Input material =>
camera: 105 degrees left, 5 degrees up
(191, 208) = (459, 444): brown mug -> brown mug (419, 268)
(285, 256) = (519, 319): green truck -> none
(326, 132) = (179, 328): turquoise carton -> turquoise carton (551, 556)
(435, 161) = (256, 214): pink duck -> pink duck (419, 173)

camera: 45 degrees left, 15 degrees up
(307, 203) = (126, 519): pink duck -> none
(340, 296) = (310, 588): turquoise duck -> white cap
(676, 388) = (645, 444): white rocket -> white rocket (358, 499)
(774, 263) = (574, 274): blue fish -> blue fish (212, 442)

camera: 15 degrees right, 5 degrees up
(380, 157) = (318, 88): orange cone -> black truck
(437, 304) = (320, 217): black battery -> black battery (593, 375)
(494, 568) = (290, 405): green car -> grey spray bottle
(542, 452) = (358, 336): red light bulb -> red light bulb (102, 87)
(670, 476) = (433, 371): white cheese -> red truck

---

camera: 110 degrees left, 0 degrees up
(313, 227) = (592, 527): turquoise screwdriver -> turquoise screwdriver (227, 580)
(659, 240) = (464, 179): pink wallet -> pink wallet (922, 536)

Problem to work on => Look for the word "none" throughout the material above and copy every line that has it.

Your response =>
(285, 256) = (519, 319): green truck -> none
(307, 203) = (126, 519): pink duck -> none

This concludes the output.